---------- Input records ----------
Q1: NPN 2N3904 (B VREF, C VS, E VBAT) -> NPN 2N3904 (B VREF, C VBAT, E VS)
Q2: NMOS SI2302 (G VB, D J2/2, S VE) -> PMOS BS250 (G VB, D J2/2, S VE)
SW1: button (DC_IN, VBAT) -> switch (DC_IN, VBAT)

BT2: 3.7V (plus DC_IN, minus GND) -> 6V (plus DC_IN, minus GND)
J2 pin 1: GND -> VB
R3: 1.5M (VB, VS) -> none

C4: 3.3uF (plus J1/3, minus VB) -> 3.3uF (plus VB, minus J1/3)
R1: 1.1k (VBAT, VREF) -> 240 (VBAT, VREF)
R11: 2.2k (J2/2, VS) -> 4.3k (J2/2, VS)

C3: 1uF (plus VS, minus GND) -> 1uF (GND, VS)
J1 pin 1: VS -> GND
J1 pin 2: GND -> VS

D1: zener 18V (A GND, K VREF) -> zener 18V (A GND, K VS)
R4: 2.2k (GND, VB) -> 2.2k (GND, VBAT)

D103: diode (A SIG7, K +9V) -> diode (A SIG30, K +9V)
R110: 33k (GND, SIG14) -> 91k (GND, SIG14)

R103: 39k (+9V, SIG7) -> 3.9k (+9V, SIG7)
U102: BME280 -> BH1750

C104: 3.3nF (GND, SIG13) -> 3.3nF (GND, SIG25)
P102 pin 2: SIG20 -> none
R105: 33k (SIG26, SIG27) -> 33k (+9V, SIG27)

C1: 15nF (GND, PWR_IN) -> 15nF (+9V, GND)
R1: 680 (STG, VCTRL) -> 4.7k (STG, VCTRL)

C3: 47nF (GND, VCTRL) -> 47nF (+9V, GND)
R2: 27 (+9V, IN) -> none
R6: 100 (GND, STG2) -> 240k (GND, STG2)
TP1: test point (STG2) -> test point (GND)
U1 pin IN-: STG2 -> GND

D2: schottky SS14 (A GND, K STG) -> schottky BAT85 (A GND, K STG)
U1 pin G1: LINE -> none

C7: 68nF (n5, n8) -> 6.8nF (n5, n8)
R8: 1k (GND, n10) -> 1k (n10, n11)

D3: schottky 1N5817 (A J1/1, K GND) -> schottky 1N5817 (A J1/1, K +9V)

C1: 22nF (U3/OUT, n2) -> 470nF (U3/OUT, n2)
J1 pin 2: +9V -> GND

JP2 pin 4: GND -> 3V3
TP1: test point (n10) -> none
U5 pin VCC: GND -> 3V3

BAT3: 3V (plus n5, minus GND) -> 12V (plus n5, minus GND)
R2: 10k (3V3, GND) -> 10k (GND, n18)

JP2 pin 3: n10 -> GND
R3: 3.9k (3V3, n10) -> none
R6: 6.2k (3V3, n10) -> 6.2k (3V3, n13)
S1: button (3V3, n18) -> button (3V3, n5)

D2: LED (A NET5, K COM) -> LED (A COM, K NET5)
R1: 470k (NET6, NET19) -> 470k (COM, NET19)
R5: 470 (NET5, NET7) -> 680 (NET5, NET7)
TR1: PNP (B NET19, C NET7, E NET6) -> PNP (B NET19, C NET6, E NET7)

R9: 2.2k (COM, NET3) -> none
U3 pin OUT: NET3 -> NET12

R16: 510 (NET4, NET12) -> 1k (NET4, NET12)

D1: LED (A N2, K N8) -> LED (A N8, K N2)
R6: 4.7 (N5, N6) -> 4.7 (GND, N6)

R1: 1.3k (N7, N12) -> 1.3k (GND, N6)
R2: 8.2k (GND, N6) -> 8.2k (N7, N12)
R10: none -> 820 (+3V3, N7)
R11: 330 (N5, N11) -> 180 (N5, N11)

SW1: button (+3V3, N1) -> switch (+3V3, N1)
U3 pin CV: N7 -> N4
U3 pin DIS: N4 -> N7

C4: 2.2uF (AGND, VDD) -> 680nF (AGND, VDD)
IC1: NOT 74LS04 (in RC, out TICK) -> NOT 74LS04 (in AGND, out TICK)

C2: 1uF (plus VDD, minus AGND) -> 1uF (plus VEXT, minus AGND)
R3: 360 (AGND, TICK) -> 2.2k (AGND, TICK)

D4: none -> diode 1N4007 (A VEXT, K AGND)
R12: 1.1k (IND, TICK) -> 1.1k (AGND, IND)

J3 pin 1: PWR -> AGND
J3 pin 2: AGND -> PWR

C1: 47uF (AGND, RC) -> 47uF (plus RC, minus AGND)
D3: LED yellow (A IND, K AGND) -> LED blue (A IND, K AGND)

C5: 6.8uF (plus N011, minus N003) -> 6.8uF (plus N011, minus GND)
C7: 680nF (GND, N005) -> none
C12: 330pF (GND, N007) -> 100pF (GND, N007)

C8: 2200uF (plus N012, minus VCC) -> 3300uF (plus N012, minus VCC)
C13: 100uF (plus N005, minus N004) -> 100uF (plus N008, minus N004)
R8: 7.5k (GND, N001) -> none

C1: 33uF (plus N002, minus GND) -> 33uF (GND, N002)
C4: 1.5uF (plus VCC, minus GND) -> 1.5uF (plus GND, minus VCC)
----------
Your answer should consist of the lines from the line with "TR1: PNP (B" to the line with "C4: 2.2uF (AGND, VDD) -> 680nF (AGND, VDD)" above, repeated exactly, both ends included.

TR1: PNP (B NET19, C NET7, E NET6) -> PNP (B NET19, C NET6, E NET7)

R9: 2.2k (COM, NET3) -> none
U3 pin OUT: NET3 -> NET12

R16: 510 (NET4, NET12) -> 1k (NET4, NET12)

D1: LED (A N2, K N8) -> LED (A N8, K N2)
R6: 4.7 (N5, N6) -> 4.7 (GND, N6)

R1: 1.3k (N7, N12) -> 1.3k (GND, N6)
R2: 8.2k (GND, N6) -> 8.2k (N7, N12)
R10: none -> 820 (+3V3, N7)
R11: 330 (N5, N11) -> 180 (N5, N11)

SW1: button (+3V3, N1) -> switch (+3V3, N1)
U3 pin CV: N7 -> N4
U3 pin DIS: N4 -> N7

C4: 2.2uF (AGND, VDD) -> 680nF (AGND, VDD)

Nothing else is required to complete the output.